• _PROBLEM TO SOLVE_
From the records below, print exactly the lines starting at the one containing "camera: 145 degrees left, 0 degrees up" and ending at the one containing "(363, 415) = (532, 236): turquoise", ends included, and nothing else.

• _RECORDS TO PROCESS_
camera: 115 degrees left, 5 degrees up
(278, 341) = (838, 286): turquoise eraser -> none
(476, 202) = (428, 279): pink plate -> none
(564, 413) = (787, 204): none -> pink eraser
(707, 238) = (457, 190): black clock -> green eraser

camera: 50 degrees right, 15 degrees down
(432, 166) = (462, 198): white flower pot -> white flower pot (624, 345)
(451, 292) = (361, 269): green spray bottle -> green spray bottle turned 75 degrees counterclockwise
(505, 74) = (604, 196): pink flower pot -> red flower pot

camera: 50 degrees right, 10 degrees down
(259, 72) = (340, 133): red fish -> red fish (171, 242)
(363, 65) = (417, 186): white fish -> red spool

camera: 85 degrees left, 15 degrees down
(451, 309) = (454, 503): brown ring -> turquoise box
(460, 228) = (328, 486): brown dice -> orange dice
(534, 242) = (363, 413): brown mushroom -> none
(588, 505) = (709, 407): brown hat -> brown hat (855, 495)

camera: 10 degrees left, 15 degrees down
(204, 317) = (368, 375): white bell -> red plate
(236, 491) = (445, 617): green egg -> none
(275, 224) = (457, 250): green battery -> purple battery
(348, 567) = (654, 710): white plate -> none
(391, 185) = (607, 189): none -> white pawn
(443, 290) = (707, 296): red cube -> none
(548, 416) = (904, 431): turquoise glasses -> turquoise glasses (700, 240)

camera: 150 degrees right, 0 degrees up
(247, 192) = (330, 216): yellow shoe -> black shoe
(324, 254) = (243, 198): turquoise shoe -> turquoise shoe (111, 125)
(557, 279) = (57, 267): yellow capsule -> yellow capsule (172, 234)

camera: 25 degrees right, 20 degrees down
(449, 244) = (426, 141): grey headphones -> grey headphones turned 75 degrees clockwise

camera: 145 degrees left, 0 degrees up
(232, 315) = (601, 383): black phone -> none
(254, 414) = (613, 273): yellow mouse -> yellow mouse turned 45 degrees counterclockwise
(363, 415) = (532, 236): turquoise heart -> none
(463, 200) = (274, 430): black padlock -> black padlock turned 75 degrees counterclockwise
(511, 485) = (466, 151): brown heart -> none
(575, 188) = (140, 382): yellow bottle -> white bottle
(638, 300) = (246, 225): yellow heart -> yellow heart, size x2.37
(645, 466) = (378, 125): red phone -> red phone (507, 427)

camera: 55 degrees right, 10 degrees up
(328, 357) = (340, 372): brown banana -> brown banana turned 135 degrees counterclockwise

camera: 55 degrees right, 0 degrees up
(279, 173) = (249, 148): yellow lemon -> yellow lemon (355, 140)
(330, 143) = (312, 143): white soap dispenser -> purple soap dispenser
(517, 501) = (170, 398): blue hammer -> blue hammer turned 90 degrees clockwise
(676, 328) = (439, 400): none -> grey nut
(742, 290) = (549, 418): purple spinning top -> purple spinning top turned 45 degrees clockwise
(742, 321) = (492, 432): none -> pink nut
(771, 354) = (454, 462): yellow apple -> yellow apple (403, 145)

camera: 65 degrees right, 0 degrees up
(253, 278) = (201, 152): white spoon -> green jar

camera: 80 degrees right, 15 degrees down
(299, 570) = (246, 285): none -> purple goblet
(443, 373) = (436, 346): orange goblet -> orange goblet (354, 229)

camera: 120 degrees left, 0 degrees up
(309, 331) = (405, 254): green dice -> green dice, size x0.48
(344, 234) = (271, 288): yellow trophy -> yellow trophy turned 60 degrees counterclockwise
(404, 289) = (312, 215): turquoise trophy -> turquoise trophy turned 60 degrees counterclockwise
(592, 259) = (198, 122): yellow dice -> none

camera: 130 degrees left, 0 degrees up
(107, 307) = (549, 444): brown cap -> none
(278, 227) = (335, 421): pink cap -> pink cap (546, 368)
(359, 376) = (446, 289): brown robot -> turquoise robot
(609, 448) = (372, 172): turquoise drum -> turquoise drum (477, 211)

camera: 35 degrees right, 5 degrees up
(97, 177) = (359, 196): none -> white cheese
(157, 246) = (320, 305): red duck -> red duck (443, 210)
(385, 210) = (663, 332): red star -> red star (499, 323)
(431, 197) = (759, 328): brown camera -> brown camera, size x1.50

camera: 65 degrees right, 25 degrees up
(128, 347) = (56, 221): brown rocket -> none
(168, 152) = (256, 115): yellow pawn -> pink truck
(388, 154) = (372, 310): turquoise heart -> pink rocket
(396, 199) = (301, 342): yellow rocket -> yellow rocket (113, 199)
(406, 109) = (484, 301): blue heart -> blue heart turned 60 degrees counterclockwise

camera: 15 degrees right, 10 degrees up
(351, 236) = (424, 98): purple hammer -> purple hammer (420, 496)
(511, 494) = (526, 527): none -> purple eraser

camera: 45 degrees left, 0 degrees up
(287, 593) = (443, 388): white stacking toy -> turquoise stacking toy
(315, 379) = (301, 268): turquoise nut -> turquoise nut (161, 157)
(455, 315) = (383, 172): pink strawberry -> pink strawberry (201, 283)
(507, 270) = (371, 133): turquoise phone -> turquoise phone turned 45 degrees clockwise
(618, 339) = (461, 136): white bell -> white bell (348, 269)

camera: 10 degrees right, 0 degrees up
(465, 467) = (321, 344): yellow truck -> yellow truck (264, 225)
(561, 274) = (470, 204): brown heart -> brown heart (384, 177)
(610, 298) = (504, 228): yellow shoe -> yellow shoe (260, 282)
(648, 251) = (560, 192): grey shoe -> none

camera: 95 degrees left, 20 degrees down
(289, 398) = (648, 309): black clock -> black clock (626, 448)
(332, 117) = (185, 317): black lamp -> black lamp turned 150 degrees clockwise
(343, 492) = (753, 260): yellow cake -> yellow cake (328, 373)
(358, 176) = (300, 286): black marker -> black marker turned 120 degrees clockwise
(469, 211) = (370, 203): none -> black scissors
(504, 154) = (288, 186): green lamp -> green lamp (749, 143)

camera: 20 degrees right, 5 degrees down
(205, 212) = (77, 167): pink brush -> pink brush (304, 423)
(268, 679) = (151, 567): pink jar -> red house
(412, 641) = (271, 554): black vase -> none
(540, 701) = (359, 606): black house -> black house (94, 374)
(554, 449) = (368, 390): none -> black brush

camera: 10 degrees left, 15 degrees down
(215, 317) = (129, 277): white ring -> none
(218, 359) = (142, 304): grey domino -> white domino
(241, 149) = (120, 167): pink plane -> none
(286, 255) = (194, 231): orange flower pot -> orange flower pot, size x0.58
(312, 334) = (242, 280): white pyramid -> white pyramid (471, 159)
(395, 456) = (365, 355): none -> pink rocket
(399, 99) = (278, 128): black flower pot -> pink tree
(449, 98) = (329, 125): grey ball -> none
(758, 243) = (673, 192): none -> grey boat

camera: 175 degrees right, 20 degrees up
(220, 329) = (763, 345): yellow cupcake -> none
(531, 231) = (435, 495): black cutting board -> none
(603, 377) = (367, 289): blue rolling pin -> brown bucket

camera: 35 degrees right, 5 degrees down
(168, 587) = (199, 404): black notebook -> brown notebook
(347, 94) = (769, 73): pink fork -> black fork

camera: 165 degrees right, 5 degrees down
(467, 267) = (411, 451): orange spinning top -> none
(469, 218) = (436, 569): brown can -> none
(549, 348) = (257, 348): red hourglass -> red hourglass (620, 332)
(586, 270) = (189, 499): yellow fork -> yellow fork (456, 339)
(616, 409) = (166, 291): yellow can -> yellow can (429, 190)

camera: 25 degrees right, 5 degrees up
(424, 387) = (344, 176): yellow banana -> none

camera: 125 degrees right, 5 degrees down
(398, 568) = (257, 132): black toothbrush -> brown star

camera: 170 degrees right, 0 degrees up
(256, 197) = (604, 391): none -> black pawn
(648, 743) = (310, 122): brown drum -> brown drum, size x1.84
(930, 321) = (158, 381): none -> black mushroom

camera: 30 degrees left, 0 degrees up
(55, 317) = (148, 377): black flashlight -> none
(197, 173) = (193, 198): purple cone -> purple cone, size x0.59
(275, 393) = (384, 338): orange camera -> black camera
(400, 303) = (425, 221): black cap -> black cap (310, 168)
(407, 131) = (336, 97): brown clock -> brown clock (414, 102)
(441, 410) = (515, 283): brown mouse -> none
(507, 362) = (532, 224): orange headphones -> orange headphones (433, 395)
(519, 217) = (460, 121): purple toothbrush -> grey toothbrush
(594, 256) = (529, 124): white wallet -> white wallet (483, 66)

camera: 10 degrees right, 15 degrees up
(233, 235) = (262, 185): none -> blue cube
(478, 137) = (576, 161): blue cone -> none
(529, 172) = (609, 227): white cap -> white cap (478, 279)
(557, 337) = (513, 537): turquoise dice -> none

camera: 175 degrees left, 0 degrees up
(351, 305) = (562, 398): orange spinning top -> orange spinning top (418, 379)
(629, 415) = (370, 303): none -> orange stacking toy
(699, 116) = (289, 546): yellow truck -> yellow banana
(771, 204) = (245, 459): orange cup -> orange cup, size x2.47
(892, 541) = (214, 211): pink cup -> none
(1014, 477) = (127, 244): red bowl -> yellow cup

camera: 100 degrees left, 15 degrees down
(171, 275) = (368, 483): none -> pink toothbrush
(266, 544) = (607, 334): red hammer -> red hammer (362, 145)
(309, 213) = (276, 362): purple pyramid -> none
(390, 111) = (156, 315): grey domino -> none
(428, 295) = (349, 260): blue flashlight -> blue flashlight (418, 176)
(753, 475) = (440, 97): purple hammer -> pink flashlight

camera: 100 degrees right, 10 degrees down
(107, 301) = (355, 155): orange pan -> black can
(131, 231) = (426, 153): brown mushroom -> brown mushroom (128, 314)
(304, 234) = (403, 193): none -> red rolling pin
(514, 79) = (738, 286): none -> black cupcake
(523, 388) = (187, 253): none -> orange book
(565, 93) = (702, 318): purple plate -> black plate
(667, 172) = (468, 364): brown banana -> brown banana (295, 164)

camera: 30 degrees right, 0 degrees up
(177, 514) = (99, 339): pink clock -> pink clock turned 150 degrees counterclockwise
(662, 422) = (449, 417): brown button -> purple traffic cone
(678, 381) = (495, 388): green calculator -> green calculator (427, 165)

• _FINISHED TASK_
camera: 145 degrees left, 0 degrees up
(232, 315) = (601, 383): black phone -> none
(254, 414) = (613, 273): yellow mouse -> yellow mouse turned 45 degrees counterclockwise
(363, 415) = (532, 236): turquoise heart -> none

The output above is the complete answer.